[Opening Exercise input section]

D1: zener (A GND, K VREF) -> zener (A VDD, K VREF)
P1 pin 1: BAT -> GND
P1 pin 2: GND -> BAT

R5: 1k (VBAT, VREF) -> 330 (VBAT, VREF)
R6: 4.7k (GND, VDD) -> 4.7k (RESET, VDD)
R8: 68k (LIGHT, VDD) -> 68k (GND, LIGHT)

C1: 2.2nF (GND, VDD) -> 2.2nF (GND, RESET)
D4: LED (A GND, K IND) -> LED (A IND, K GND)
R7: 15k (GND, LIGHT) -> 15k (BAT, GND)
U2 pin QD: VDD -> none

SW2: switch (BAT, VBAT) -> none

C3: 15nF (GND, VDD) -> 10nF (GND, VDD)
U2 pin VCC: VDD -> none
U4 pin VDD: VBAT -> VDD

[Closing Exercise input section]

Task description:
Complete, exact output of the records is expected.

Response to the task:
D1: zener (A GND, K VREF) -> zener (A VDD, K VREF)
P1 pin 1: BAT -> GND
P1 pin 2: GND -> BAT

R5: 1k (VBAT, VREF) -> 330 (VBAT, VREF)
R6: 4.7k (GND, VDD) -> 4.7k (RESET, VDD)
R8: 68k (LIGHT, VDD) -> 68k (GND, LIGHT)

C1: 2.2nF (GND, VDD) -> 2.2nF (GND, RESET)
D4: LED (A GND, K IND) -> LED (A IND, K GND)
R7: 15k (GND, LIGHT) -> 15k (BAT, GND)
U2 pin QD: VDD -> none

SW2: switch (BAT, VBAT) -> none

C3: 15nF (GND, VDD) -> 10nF (GND, VDD)
U2 pin VCC: VDD -> none
U4 pin VDD: VBAT -> VDD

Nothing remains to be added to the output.